PROVIDED ENTRIES section start
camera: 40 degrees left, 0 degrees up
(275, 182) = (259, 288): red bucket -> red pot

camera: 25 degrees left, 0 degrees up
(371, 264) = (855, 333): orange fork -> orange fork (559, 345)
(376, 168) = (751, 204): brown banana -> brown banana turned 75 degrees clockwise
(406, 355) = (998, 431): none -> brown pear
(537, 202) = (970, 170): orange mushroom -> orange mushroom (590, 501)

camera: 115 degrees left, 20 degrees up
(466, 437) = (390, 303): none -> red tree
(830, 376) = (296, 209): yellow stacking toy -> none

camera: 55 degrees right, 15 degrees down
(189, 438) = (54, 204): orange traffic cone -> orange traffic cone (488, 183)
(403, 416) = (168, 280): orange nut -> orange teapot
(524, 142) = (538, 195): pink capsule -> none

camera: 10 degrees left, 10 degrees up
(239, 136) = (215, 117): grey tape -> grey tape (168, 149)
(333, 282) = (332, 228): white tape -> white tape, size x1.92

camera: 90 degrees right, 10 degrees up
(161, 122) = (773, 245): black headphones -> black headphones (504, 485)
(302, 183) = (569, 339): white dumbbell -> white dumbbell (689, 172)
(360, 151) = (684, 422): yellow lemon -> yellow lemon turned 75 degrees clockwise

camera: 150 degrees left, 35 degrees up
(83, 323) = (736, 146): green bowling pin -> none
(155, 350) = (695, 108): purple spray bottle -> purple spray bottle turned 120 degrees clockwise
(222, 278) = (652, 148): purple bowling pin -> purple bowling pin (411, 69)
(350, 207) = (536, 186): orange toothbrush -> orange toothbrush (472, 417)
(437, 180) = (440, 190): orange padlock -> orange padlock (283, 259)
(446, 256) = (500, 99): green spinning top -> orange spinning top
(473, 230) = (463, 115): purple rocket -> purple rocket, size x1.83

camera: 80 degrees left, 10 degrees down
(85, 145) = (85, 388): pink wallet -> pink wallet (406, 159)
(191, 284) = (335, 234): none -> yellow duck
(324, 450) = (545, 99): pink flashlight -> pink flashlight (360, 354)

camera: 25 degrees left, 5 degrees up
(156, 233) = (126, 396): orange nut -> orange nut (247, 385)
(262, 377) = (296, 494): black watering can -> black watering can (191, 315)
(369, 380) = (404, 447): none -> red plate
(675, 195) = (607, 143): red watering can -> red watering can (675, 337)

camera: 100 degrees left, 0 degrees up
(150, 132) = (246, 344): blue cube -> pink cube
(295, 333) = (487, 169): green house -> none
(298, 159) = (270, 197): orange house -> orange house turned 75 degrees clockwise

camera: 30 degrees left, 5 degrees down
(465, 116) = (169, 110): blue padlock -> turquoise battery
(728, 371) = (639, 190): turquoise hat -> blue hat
PROVIDED ENTRIES section end
- [PROBLEM] Give back, word for word, only the lines above from the line holding "(830, 376) = (296, 209): yellow" to the line holding "(302, 183) = (569, 339): white", both included.

- [RESPONSE TO THE TASK]
(830, 376) = (296, 209): yellow stacking toy -> none

camera: 55 degrees right, 15 degrees down
(189, 438) = (54, 204): orange traffic cone -> orange traffic cone (488, 183)
(403, 416) = (168, 280): orange nut -> orange teapot
(524, 142) = (538, 195): pink capsule -> none

camera: 10 degrees left, 10 degrees up
(239, 136) = (215, 117): grey tape -> grey tape (168, 149)
(333, 282) = (332, 228): white tape -> white tape, size x1.92

camera: 90 degrees right, 10 degrees up
(161, 122) = (773, 245): black headphones -> black headphones (504, 485)
(302, 183) = (569, 339): white dumbbell -> white dumbbell (689, 172)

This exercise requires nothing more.